+++ Veri kümesi kayıtları +++

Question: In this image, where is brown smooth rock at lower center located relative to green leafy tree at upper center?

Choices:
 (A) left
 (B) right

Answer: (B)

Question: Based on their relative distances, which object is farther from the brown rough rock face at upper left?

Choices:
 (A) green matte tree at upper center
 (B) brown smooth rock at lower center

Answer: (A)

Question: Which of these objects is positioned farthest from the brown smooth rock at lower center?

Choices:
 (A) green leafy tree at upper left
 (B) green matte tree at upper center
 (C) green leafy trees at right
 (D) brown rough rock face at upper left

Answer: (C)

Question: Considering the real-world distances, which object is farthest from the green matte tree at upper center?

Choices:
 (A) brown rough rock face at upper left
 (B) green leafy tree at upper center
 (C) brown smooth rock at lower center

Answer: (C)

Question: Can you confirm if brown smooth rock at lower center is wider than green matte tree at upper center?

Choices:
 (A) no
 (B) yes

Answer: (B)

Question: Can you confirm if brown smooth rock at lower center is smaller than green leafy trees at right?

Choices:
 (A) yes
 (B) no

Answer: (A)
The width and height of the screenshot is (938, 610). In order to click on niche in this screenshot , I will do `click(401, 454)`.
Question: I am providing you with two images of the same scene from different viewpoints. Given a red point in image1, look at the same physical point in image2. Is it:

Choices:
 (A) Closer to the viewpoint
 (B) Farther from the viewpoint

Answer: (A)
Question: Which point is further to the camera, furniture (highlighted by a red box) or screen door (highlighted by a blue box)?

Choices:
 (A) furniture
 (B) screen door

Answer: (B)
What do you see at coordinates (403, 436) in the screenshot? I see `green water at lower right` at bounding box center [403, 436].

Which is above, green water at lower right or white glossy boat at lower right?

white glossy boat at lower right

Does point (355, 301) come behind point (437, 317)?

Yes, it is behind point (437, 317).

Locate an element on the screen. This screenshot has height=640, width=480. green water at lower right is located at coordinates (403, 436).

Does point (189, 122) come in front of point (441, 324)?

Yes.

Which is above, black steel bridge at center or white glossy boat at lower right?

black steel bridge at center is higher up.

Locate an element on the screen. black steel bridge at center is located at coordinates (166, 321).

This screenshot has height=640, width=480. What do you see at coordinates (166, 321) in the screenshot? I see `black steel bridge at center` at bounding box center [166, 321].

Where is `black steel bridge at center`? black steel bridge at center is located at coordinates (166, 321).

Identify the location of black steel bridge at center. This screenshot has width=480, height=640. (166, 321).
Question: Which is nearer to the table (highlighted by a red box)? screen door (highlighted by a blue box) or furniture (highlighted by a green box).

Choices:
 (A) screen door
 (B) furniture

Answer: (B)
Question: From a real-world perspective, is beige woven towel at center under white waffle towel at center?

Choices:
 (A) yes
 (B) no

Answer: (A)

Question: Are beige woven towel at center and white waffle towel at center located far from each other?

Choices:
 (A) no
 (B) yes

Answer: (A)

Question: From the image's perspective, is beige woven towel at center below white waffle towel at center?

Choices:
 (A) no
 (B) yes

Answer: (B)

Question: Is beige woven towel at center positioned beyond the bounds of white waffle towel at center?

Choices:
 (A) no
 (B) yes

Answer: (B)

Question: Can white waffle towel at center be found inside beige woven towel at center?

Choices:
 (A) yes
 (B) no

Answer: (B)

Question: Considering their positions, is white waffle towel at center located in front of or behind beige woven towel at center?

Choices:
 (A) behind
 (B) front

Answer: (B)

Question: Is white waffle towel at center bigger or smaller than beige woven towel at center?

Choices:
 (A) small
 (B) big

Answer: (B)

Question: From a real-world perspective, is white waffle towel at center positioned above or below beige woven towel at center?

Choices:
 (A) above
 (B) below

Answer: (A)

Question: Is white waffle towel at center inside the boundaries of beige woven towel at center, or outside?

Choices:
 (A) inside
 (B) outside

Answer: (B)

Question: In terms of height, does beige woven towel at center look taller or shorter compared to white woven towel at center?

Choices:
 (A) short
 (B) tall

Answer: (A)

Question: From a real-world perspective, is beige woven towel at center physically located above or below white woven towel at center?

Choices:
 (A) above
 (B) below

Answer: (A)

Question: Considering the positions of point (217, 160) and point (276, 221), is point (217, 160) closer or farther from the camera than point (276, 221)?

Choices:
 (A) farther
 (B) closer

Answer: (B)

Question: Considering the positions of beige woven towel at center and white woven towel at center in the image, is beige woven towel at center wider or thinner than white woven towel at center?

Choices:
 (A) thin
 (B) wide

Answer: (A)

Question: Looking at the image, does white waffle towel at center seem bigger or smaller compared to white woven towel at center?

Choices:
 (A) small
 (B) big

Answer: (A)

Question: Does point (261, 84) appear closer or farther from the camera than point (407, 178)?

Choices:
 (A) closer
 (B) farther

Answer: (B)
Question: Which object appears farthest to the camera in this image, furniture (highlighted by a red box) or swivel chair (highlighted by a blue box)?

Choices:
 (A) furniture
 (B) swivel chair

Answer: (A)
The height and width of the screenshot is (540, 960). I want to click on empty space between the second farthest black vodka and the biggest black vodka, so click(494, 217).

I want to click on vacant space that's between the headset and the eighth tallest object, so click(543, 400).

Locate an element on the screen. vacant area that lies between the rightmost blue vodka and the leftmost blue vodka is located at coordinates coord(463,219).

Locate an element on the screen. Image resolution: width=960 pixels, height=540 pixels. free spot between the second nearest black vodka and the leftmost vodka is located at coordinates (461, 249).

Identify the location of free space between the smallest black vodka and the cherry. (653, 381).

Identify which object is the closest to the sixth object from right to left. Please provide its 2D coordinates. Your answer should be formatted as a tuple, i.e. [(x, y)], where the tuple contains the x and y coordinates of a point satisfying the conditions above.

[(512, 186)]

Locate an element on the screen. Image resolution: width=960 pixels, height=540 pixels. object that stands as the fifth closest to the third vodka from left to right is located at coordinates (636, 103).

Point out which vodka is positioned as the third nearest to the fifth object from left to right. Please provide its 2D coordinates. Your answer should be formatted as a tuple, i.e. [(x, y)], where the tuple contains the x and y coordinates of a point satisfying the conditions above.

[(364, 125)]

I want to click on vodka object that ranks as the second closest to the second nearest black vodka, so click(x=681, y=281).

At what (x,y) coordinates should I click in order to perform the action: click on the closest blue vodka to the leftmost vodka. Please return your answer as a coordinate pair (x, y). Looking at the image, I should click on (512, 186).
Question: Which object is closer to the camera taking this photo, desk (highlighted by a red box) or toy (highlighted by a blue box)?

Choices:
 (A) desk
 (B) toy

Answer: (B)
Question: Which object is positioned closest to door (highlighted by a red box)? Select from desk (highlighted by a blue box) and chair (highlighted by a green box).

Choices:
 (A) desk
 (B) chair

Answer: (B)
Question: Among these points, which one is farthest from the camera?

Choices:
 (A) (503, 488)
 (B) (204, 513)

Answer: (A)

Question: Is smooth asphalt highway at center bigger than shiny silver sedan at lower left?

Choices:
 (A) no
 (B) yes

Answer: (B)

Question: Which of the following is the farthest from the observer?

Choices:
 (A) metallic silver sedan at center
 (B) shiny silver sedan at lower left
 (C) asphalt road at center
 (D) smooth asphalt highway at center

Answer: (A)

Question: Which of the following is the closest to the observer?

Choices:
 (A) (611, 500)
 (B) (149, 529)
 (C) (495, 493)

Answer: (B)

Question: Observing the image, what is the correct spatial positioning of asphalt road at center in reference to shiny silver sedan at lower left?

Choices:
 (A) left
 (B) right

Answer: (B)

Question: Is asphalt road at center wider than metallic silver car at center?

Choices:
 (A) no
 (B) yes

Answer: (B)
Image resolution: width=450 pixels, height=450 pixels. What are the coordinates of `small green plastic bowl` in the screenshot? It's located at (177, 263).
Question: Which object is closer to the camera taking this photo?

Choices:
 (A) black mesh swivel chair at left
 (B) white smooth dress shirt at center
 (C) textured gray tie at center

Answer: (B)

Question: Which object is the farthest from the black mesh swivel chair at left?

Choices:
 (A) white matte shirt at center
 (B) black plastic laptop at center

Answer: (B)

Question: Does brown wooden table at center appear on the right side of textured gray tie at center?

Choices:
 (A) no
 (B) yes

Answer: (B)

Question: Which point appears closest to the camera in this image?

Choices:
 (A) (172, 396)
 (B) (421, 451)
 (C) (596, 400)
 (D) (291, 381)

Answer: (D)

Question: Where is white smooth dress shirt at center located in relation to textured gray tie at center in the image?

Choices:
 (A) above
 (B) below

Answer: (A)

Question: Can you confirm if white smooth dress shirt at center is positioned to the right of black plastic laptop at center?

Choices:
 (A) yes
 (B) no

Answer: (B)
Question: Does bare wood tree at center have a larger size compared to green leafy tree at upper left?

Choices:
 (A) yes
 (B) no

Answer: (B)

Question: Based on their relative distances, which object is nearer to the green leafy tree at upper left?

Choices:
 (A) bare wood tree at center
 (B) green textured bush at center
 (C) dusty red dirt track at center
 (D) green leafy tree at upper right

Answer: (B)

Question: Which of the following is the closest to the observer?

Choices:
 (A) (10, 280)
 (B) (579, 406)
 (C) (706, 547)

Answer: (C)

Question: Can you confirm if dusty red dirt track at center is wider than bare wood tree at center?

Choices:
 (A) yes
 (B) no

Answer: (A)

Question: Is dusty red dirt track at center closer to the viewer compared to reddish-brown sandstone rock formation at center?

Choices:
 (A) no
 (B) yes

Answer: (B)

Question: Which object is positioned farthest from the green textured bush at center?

+++

**Görevin:**
Verinin başından "trees at right?" ifadesini içeren satıra kadar uzanan kısmı, iki uç da dahil olmak üzere, "Sıra No" ve "Satır metni" sütunlarından oluşan bir Markdown tablosu olarak ver. Boş satırları tabloya alma.

**Yanıt:**
| Sıra No | Satır metni |
|---|---|
| 1 | Question: In this image, where is brown smooth rock at lower center located relative to green leafy tree at upper center? |
| 2 | Choices: |
| 3 |  (A) left |
| 4 |  (B) right |
| 5 | Answer: (B) |
| 6 | Question: Based on their relative distances, which object is farther from the brown rough rock face at upper left? |
| 7 | Choices: |
| 8 |  (A) green matte tree at upper center |
| 9 |  (B) brown smooth rock at lower center |
| 10 | Answer: (A) |
| 11 | Question: Which of these objects is positioned farthest from the brown smooth rock at lower center? |
| 12 | Choices: |
| 13 |  (A) green leafy tree at upper left |
| 14 |  (B) green matte tree at upper center |
| 15 |  (C) green leafy trees at right |
| 16 |  (D) brown rough rock face at upper left |
| 17 | Answer: (C) |
| 18 | Question: Considering the real-world distances, which object is farthest from the green matte tree at upper center? |
| 19 | Choices: |
| 20 |  (A) brown rough rock face at upper left |
| 21 |  (B) green leafy tree at upper center |
| 22 |  (C) brown smooth rock at lower center |
| 23 | Answer: (C) |
| 24 | Question: Can you confirm if brown smooth rock at lower center is wider than green matte tree at upper center? |
| 25 | Choices: |
| 26 |  (A) no |
| 27 |  (B) yes |
| 28 | Answer: (B) |
| 29 | Question: Can you confirm if brown smooth rock at lower center is smaller than green leafy trees at right? |